§ **Data excerpts**:
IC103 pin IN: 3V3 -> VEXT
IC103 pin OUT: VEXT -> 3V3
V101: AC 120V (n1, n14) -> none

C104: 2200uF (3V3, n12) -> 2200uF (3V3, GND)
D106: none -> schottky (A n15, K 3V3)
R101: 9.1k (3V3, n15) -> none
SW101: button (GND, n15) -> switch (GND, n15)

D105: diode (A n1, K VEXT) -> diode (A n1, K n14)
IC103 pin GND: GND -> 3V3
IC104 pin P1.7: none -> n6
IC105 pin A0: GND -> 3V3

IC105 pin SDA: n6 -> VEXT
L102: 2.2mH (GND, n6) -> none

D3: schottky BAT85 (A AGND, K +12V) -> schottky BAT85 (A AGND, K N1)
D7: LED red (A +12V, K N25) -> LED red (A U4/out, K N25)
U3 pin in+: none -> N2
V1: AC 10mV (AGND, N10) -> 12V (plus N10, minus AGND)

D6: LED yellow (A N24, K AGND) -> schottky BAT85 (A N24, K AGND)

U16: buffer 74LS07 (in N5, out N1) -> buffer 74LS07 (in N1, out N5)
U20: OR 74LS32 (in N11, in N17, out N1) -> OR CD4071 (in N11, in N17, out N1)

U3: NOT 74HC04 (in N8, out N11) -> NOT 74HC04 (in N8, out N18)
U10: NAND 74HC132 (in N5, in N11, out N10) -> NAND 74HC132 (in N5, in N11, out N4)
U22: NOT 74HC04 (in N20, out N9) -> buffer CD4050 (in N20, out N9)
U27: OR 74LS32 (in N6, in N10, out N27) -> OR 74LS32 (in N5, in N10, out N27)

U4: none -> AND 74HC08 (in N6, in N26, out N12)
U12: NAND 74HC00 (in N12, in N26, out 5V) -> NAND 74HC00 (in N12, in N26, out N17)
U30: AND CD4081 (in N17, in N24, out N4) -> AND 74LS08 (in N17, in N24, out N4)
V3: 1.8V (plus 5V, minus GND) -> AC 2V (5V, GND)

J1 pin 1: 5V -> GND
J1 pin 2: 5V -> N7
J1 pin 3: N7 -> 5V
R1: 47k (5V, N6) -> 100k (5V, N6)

§ **Aim of the task**: For each line above that carries the word "schottky", copy it out.

§ **Solution to this exercise**:
D106: none -> schottky (A n15, K 3V3)
D3: schottky BAT85 (A AGND, K +12V) -> schottky BAT85 (A AGND, K N1)
D6: LED yellow (A N24, K AGND) -> schottky BAT85 (A N24, K AGND)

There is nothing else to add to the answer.